## Task details
The answer must be the complete listing, reproduced exactly.

----

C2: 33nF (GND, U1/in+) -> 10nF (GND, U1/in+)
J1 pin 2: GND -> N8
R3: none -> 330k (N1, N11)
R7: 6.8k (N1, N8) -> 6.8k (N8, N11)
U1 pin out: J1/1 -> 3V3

----

## Response
C2: 33nF (GND, U1/in+) -> 10nF (GND, U1/in+)
J1 pin 2: GND -> N8
R3: none -> 330k (N1, N11)
R7: 6.8k (N1, N8) -> 6.8k (N8, N11)
U1 pin out: J1/1 -> 3V3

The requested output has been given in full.